* BRIEF:
Transcribe all the records exactly and omit any images they hold.

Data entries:
--- --- ---

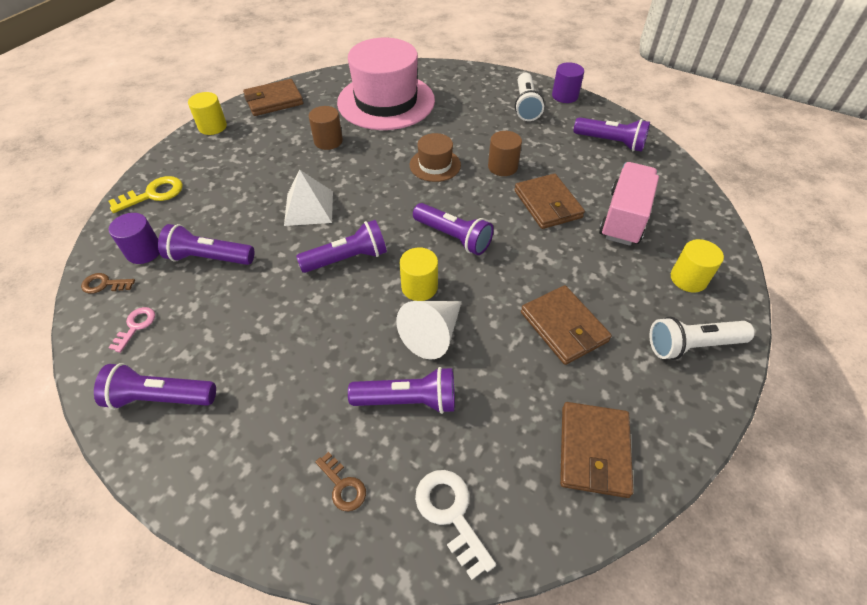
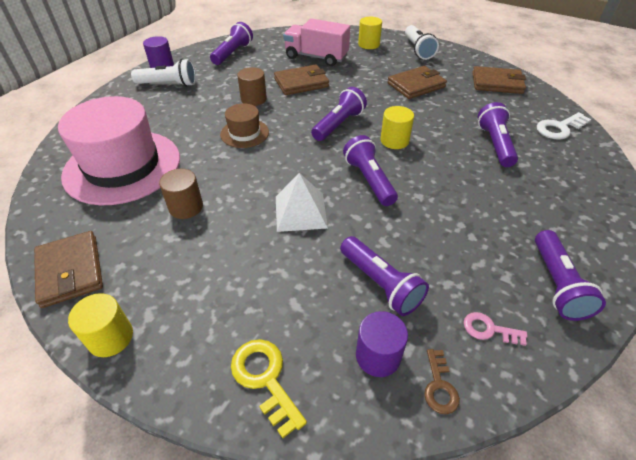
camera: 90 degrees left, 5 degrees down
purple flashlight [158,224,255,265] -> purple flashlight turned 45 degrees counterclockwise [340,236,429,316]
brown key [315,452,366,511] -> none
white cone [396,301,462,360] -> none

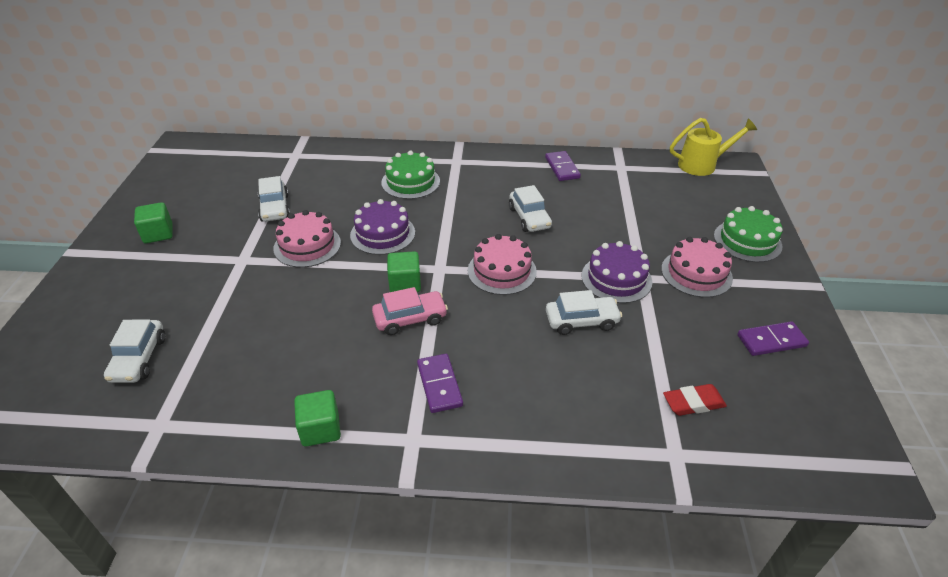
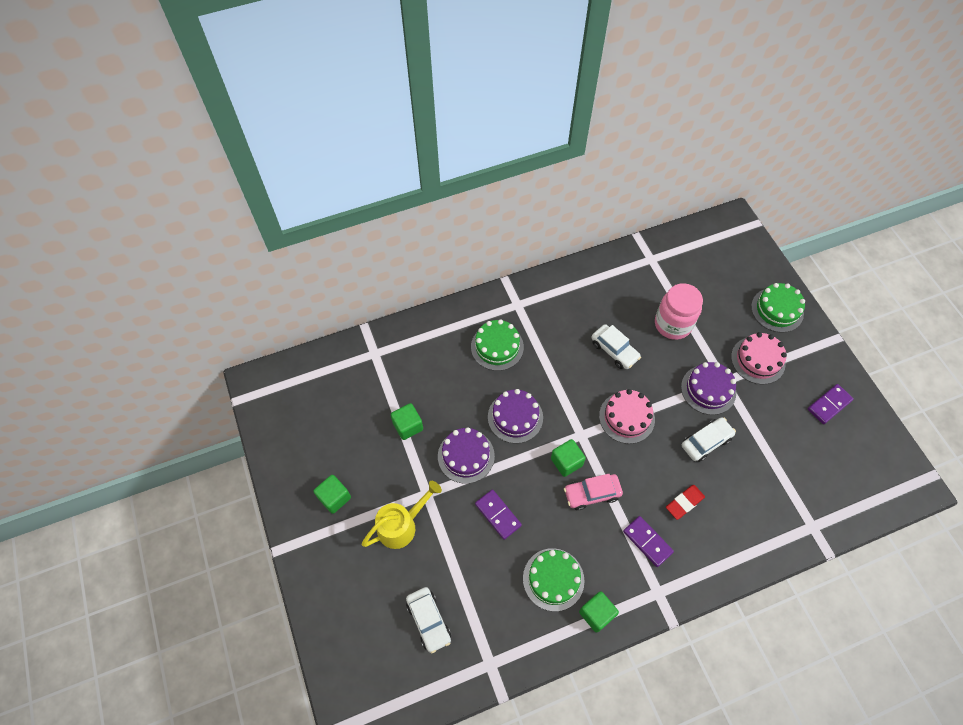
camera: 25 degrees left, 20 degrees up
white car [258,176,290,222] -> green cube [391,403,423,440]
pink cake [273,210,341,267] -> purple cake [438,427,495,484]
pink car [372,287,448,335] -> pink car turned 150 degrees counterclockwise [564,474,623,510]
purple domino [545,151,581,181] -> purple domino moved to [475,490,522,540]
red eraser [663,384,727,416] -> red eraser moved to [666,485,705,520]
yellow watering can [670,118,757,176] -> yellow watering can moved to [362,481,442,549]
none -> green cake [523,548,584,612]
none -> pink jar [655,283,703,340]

--- --- ---

* SOLUTION FOR THIS EXERCISE:
camera: 90 degrees left, 5 degrees down
purple flashlight [158,224,255,265] -> purple flashlight turned 45 degrees counterclockwise [340,236,429,316]
brown key [315,452,366,511] -> none
white cone [396,301,462,360] -> none

camera: 25 degrees left, 20 degrees up
white car [258,176,290,222] -> green cube [391,403,423,440]
pink cake [273,210,341,267] -> purple cake [438,427,495,484]
pink car [372,287,448,335] -> pink car turned 150 degrees counterclockwise [564,474,623,510]
purple domino [545,151,581,181] -> purple domino moved to [475,490,522,540]
red eraser [663,384,727,416] -> red eraser moved to [666,485,705,520]
yellow watering can [670,118,757,176] -> yellow watering can moved to [362,481,442,549]
none -> green cake [523,548,584,612]
none -> pink jar [655,283,703,340]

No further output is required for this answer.